++++ MATERIAL TO PROCESS ++++

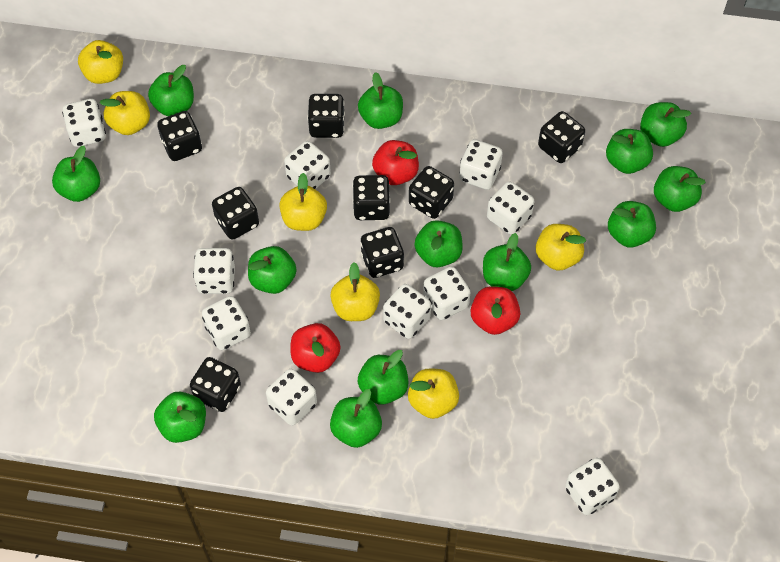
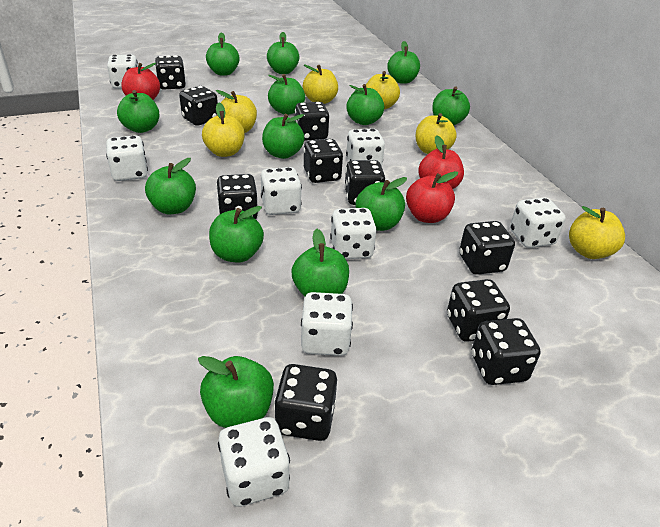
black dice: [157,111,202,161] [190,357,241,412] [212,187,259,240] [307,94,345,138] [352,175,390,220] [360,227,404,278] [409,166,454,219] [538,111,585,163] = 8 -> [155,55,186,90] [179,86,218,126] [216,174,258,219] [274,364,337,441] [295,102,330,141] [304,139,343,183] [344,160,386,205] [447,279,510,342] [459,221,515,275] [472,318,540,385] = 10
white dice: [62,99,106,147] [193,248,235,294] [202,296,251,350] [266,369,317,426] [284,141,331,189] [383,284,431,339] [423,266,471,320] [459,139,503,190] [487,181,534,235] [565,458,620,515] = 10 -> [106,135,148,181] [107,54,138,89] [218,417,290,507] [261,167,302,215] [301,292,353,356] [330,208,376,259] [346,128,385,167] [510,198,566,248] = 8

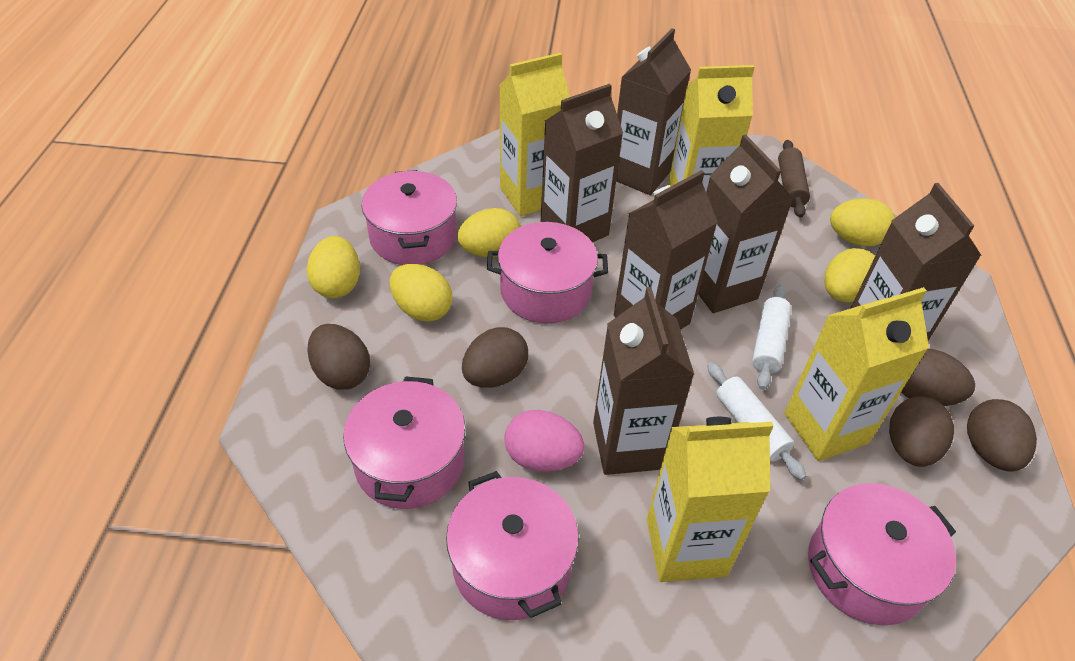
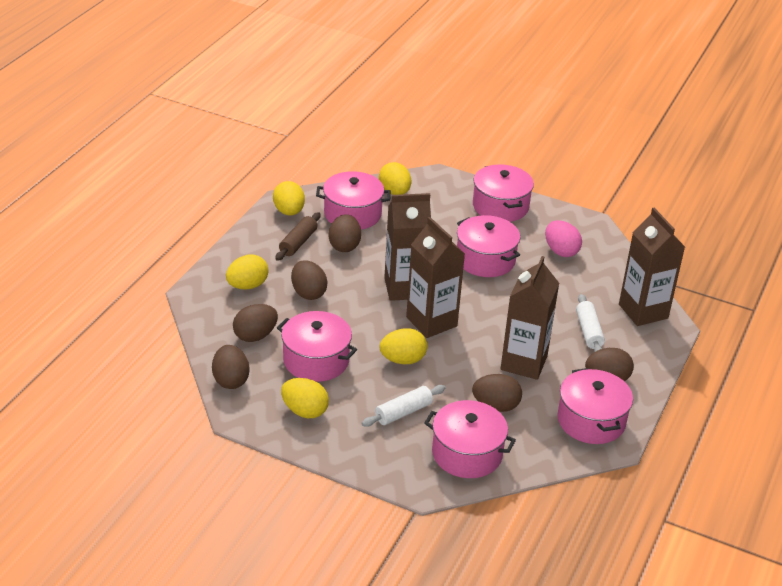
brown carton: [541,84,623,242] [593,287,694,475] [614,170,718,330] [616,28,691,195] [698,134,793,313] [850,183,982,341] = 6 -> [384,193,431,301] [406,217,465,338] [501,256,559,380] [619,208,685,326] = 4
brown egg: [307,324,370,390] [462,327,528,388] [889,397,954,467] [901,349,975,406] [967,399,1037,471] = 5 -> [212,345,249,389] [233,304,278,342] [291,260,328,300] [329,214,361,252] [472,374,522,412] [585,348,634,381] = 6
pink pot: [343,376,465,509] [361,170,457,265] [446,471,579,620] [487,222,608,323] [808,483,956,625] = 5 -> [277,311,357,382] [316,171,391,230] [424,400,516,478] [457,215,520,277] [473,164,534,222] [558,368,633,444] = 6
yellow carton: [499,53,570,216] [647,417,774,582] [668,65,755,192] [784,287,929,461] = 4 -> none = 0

++++
++++ MATERIAL TO PROCESS ++++

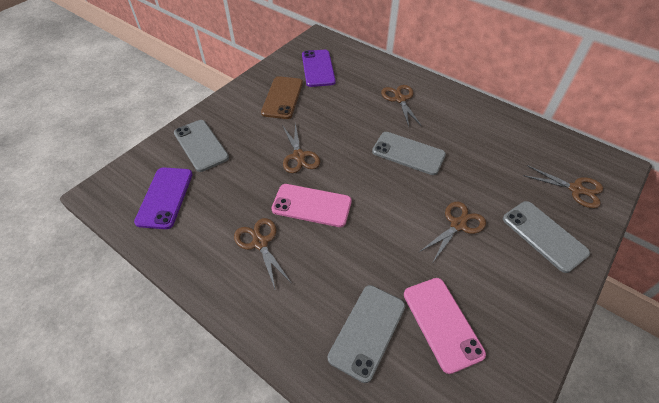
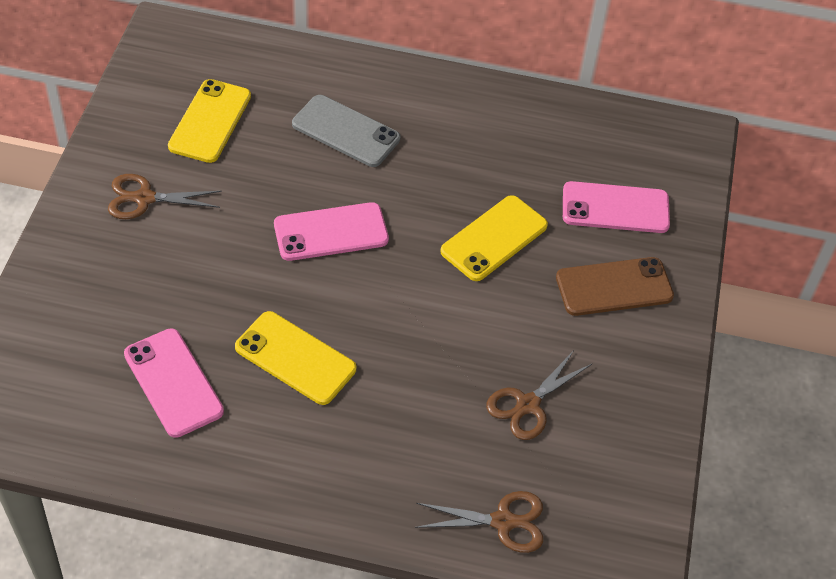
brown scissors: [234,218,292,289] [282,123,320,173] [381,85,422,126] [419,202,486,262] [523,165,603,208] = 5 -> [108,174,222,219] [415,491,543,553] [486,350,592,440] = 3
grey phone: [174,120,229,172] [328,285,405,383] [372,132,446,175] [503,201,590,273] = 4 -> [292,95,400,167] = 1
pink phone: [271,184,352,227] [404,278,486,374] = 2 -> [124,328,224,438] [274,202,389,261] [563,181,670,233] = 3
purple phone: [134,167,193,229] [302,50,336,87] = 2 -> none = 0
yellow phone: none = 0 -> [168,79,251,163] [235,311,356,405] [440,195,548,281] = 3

++++

--- PROBLEM STATEMENT ---
Reproduce each line from the records that contains the word "yellow".

--- OUTPUT OF THE EXERCISE ---
yellow carton: [499,53,570,216] [647,417,774,582] [668,65,755,192] [784,287,929,461] = 4 -> none = 0
yellow phone: none = 0 -> [168,79,251,163] [235,311,356,405] [440,195,548,281] = 3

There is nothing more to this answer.